- TASK INPUTS -
# # # #
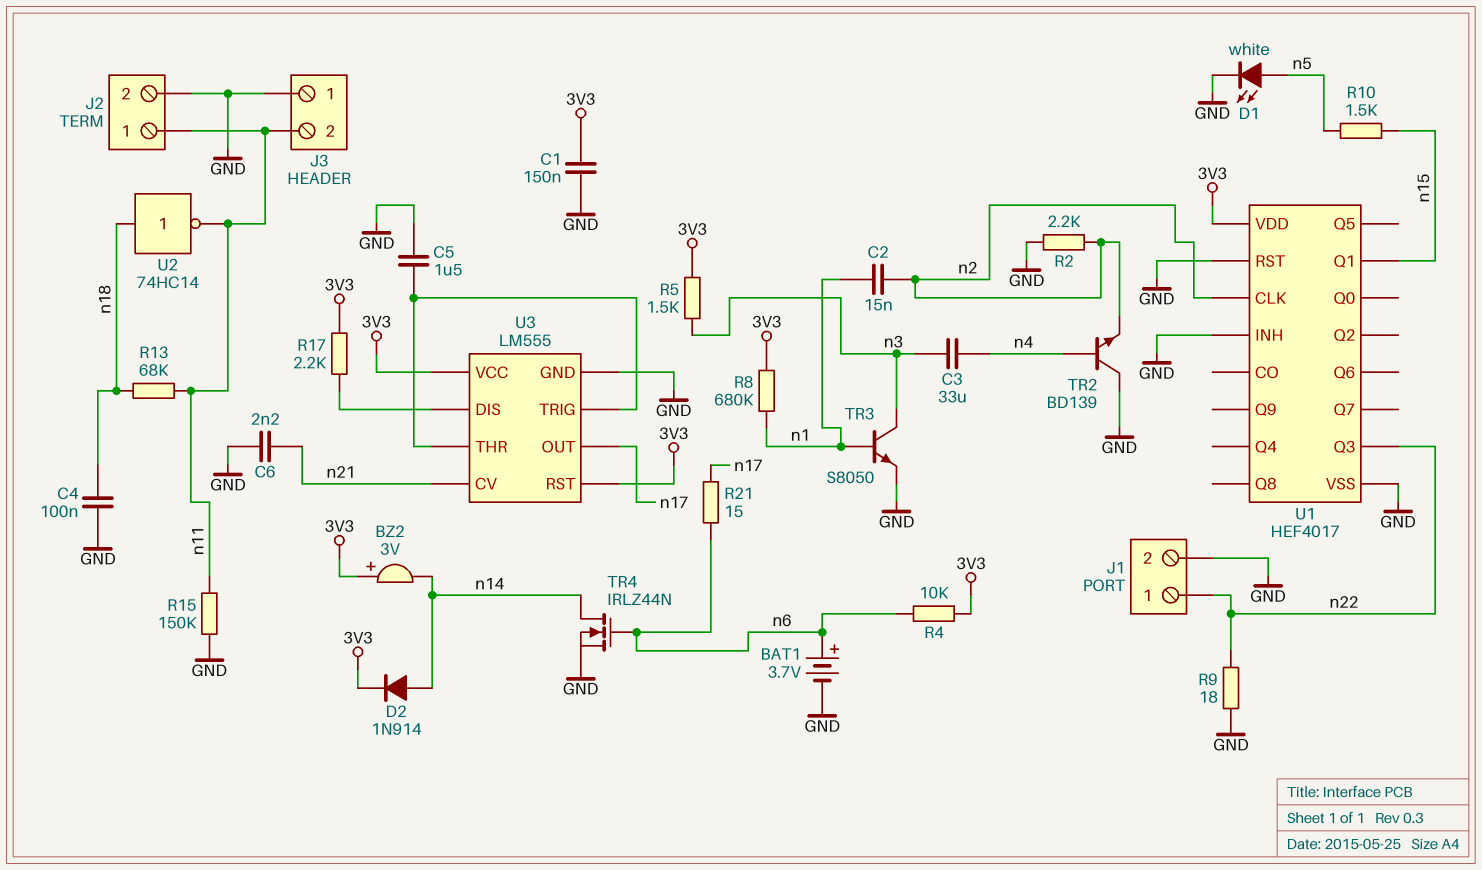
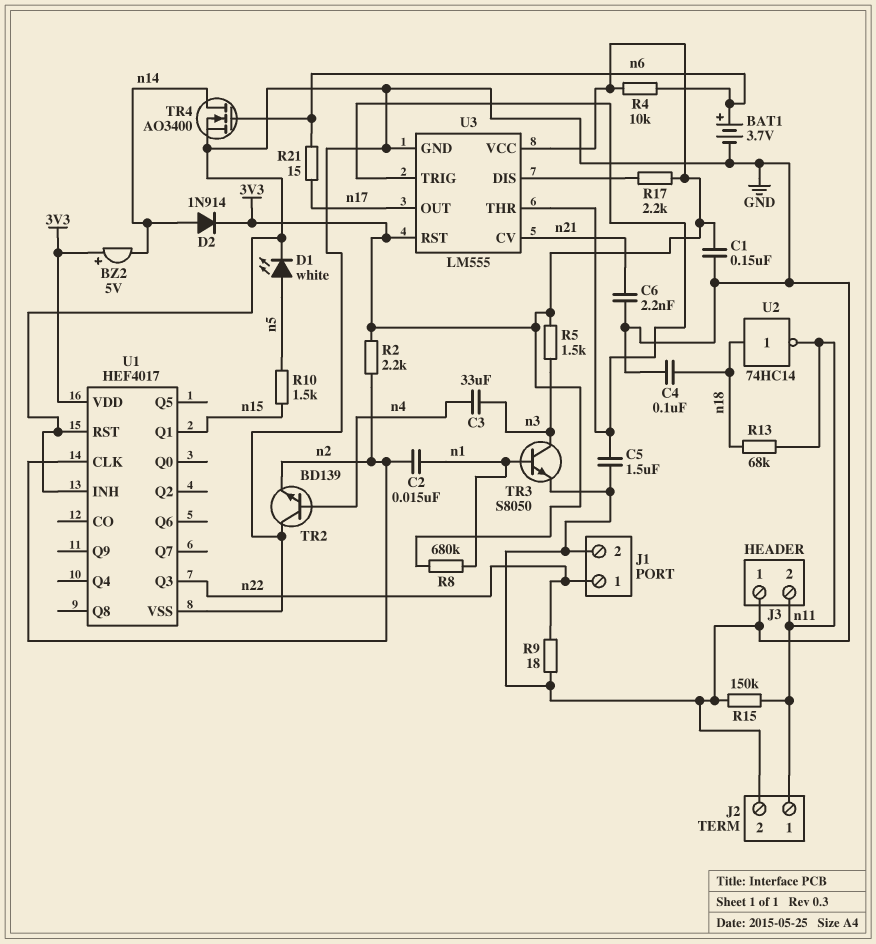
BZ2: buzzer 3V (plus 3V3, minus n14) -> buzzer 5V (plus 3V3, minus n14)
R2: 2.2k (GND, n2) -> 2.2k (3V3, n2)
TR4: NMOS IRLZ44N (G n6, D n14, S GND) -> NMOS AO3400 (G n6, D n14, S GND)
# # # #
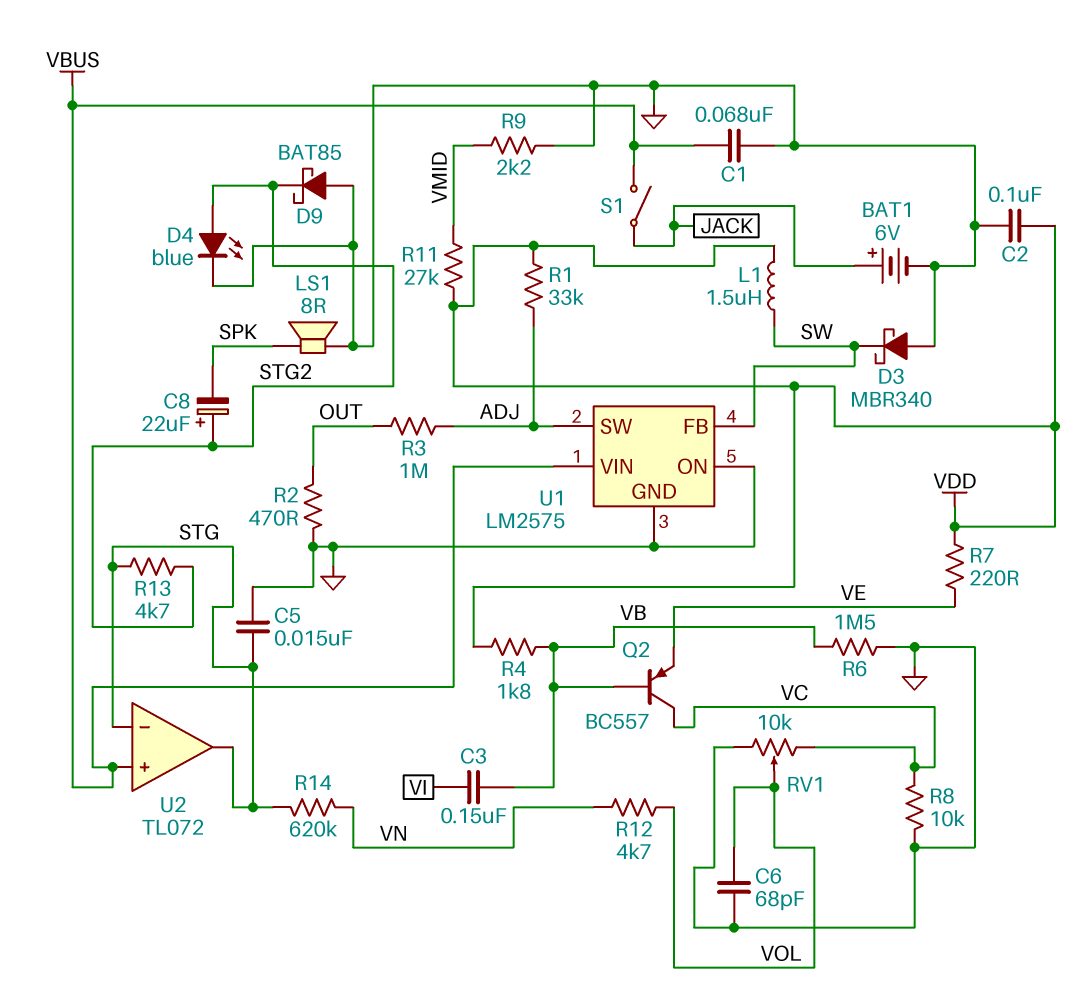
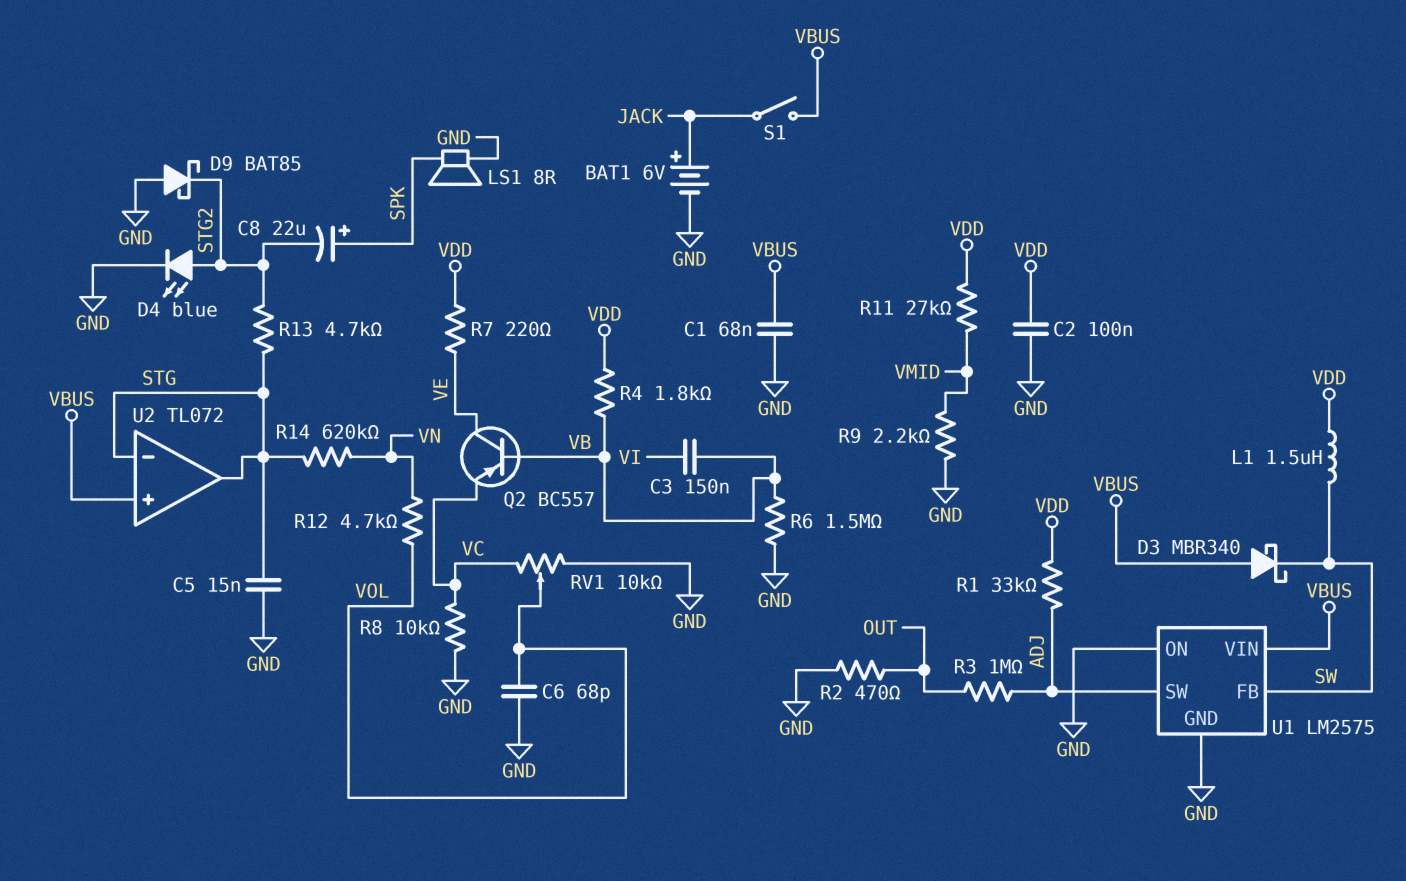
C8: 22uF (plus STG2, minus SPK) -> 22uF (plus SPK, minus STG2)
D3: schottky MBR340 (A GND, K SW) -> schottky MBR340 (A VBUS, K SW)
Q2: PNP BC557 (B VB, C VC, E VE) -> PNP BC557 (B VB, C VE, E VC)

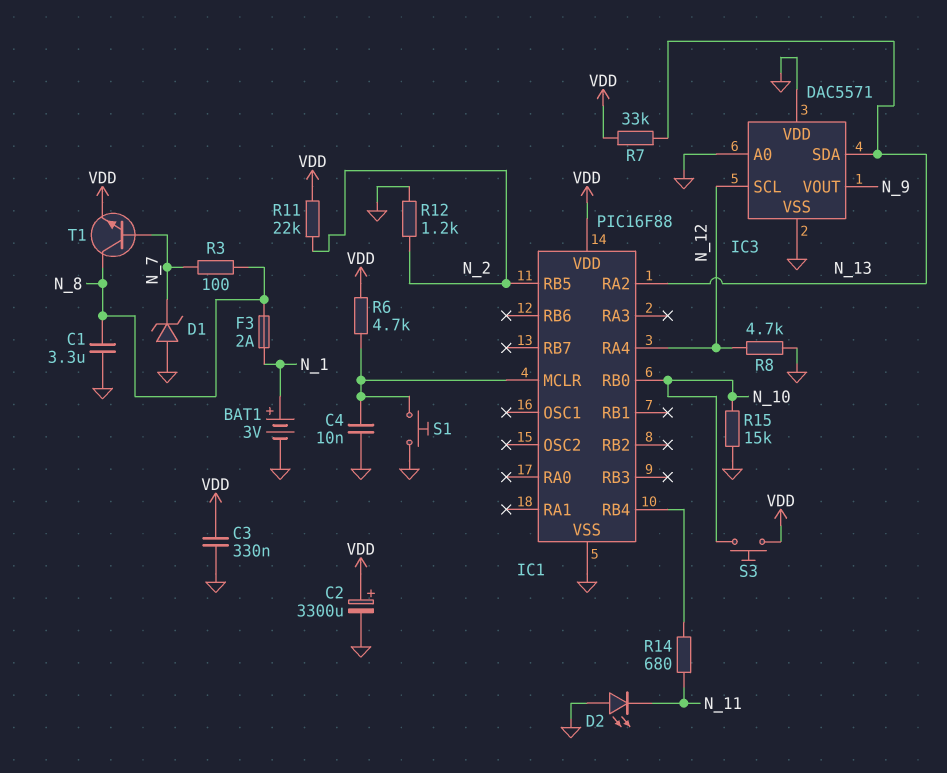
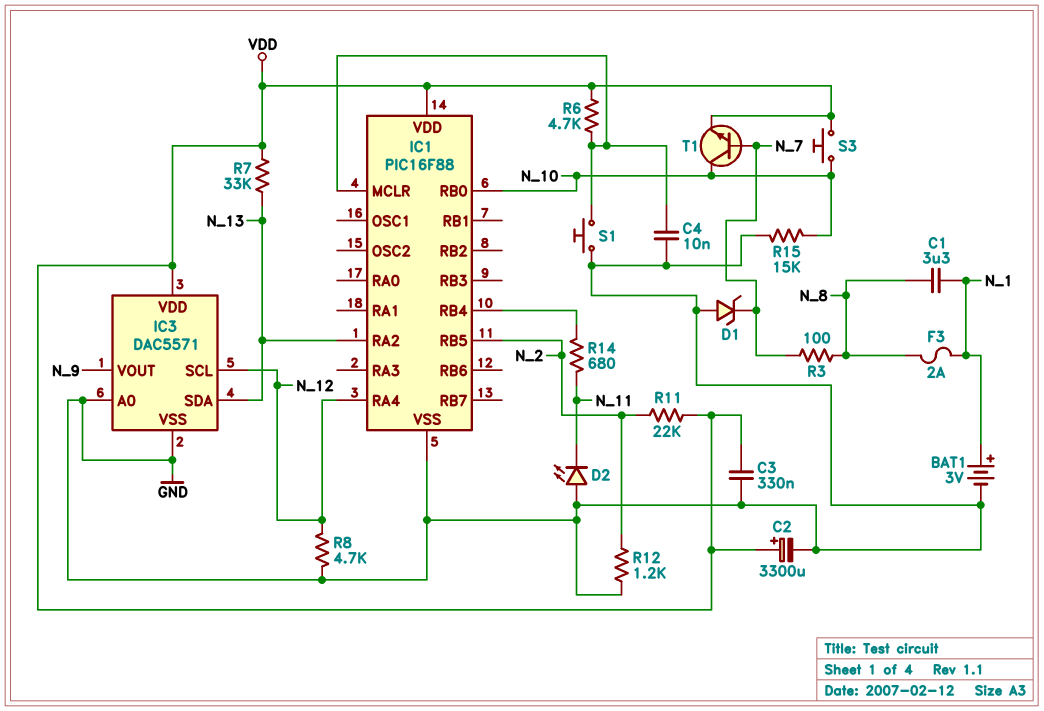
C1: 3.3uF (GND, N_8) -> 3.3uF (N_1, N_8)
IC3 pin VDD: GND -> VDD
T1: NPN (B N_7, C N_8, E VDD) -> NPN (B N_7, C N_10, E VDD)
# # # #
- WORK ORDER -
Which lines of the material contain the string "plus"? List each of them.

- TASK SOLUTION -
BZ2: buzzer 3V (plus 3V3, minus n14) -> buzzer 5V (plus 3V3, minus n14)
C8: 22uF (plus STG2, minus SPK) -> 22uF (plus SPK, minus STG2)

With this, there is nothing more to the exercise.